AUFGABENSTELLUNG: Filtern Sie die nachstehenden Einträge und geben Sie jede Zeile wieder, in der das Wort „building“ vorkommt.

[Gesammelte Dateneinträge]
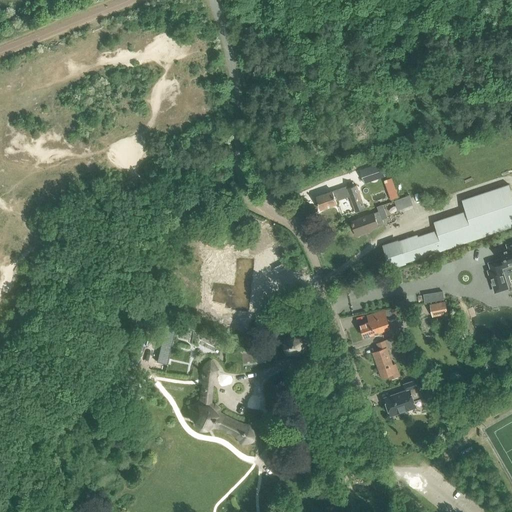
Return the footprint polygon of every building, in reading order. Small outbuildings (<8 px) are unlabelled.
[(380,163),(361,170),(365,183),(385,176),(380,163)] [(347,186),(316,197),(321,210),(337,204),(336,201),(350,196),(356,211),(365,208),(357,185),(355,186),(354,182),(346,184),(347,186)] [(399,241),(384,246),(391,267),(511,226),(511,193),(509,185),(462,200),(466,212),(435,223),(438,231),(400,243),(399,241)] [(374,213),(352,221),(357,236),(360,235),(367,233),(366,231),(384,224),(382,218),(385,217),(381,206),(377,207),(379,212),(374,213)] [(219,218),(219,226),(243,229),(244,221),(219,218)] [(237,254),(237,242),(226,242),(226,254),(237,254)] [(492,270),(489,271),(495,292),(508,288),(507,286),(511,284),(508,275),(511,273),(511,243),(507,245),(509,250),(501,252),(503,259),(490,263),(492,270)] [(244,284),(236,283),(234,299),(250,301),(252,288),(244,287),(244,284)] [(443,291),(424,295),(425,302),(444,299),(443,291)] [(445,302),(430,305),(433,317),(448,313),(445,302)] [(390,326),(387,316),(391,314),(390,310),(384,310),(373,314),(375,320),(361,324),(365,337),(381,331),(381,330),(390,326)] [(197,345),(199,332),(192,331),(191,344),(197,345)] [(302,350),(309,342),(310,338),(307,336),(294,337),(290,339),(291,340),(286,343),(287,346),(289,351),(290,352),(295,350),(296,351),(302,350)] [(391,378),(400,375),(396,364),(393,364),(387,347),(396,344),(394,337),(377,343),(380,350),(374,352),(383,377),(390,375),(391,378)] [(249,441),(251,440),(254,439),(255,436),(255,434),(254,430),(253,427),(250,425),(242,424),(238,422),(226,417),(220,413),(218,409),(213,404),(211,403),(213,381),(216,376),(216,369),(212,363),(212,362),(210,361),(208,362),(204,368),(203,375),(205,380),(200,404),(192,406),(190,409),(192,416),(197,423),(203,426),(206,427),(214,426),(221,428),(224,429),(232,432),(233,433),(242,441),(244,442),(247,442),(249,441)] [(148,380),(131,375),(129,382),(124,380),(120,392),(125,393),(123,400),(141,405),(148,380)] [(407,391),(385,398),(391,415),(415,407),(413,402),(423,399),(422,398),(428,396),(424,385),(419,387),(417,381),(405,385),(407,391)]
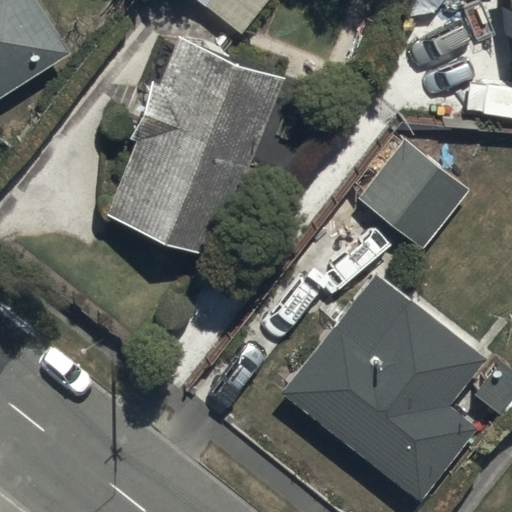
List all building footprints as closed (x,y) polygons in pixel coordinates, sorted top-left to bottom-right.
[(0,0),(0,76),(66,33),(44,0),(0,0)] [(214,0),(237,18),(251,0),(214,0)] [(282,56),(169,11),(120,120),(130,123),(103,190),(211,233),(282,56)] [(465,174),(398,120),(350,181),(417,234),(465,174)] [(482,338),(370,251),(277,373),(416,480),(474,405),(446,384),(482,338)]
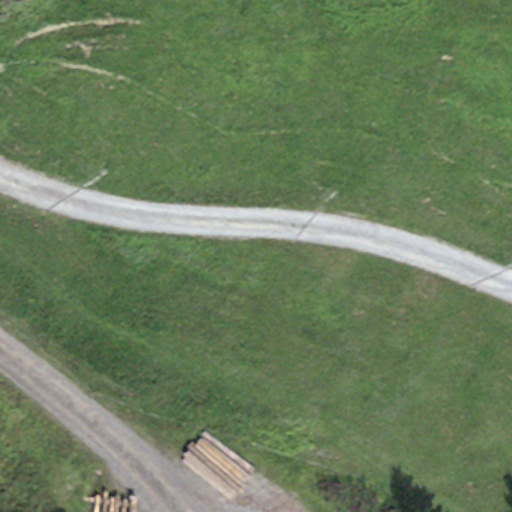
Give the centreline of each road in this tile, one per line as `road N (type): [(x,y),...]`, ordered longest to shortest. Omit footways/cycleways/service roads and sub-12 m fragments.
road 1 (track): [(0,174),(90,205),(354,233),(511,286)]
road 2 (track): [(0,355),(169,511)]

SCHRIFTLICHE ANTWORT:
Return the footprint polygon of every building, in reading order. Small outbuildings (<8 px) are unlabelled.
List all building footprints as closed (x,y) polygons in pixel coordinates, sorted top-left to bottom-right.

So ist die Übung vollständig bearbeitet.